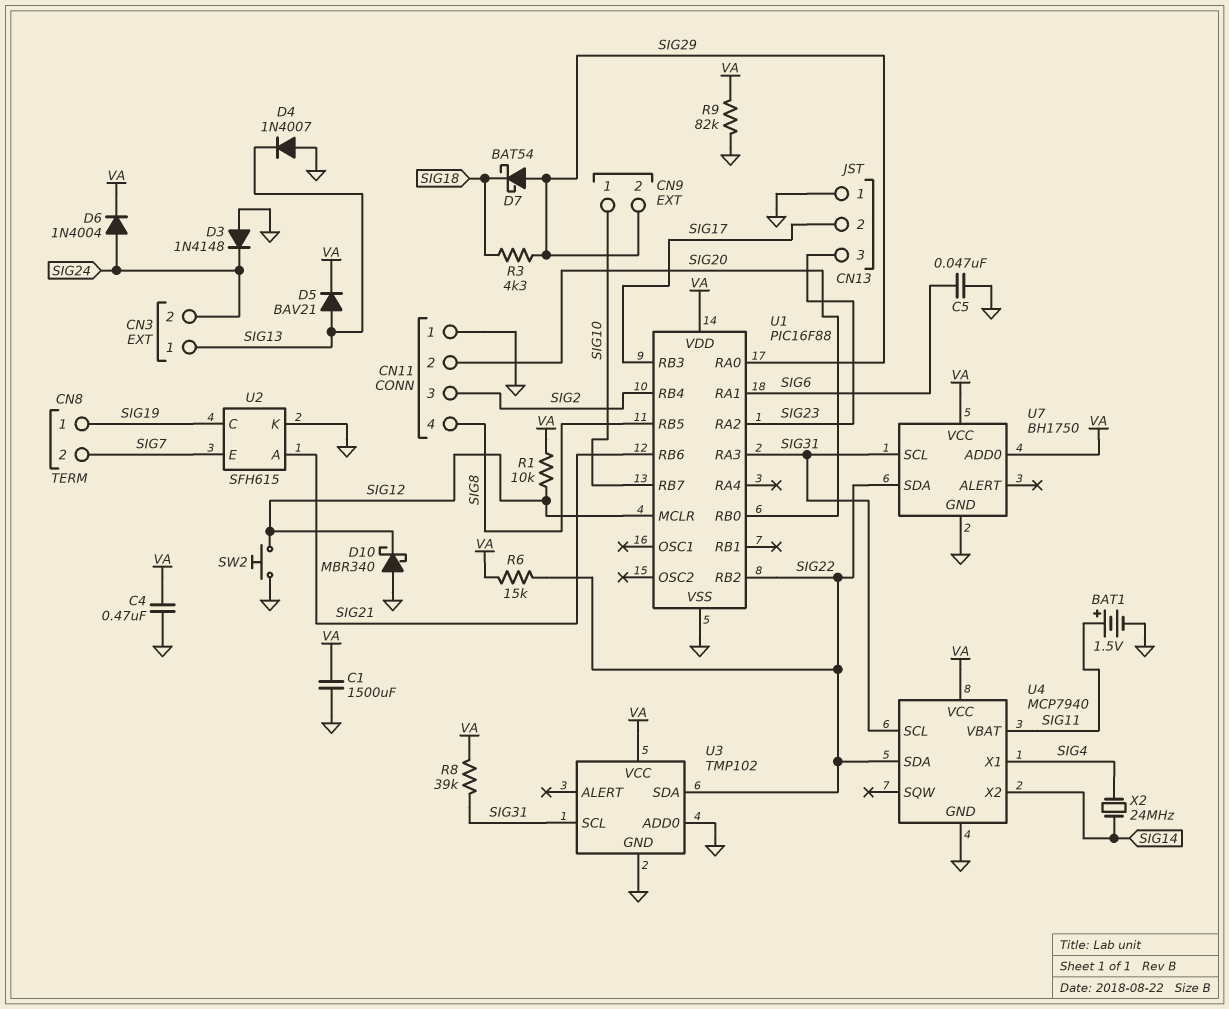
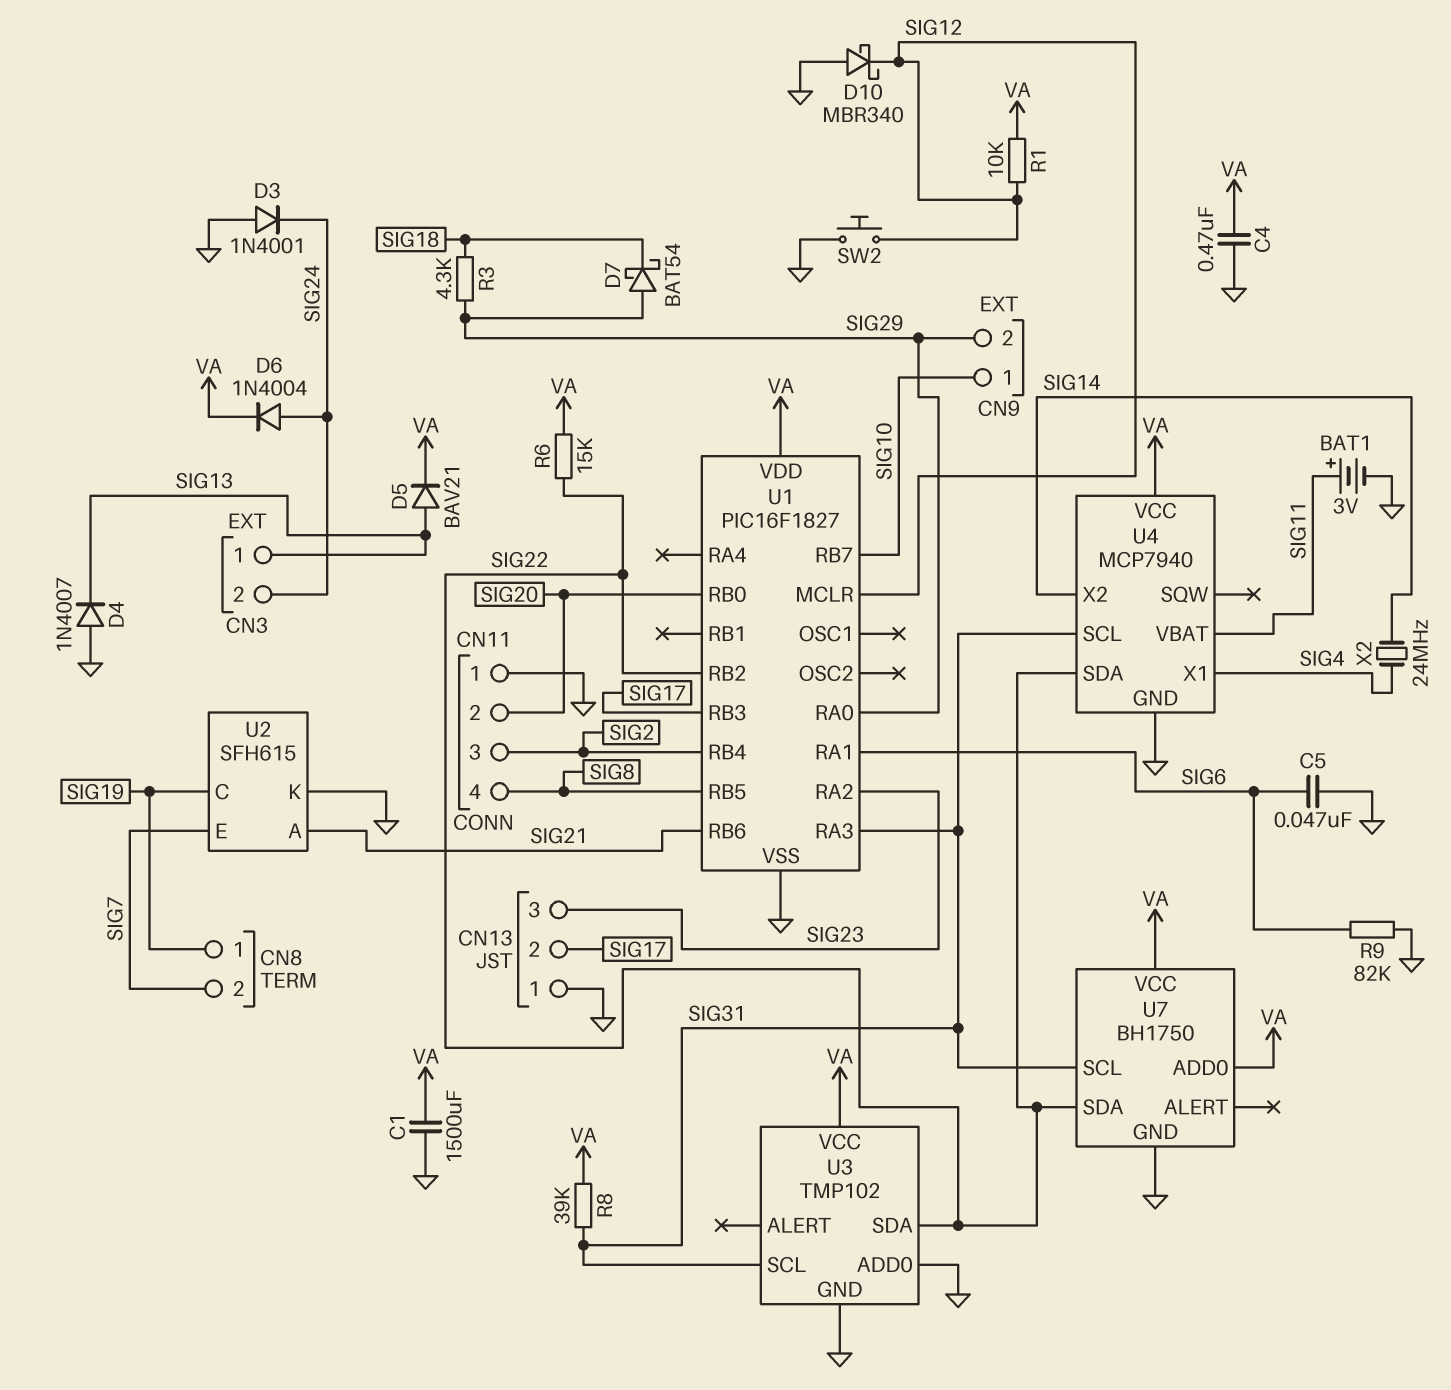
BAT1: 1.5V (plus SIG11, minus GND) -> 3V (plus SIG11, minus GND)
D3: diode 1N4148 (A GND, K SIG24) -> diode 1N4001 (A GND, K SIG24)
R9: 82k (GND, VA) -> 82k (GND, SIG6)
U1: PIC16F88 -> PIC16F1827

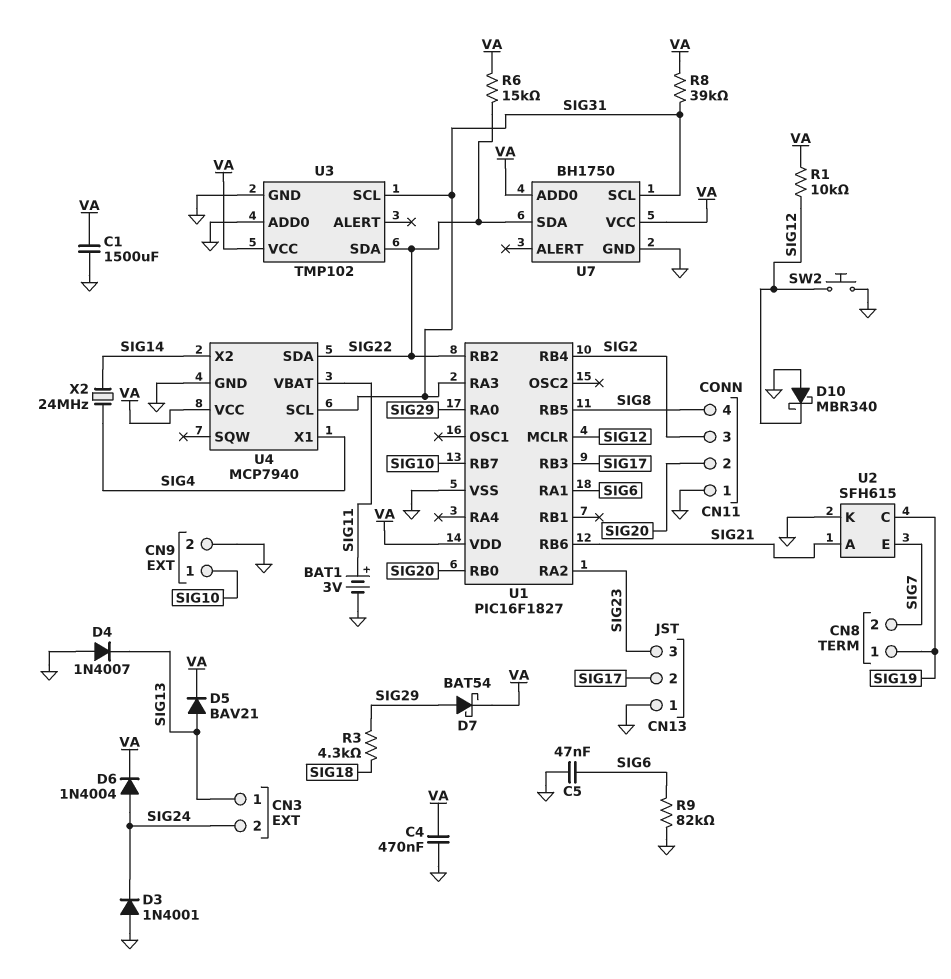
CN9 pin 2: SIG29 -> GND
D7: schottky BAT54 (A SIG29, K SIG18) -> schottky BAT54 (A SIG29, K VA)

※ ※ ※

(Your instructions): Down to the last line, reproduce the material above exactly; skip its images.

(Written response):
BAT1: 1.5V (plus SIG11, minus GND) -> 3V (plus SIG11, minus GND)
D3: diode 1N4148 (A GND, K SIG24) -> diode 1N4001 (A GND, K SIG24)
R9: 82k (GND, VA) -> 82k (GND, SIG6)
U1: PIC16F88 -> PIC16F1827

CN9 pin 2: SIG29 -> GND
D7: schottky BAT54 (A SIG29, K SIG18) -> schottky BAT54 (A SIG29, K VA)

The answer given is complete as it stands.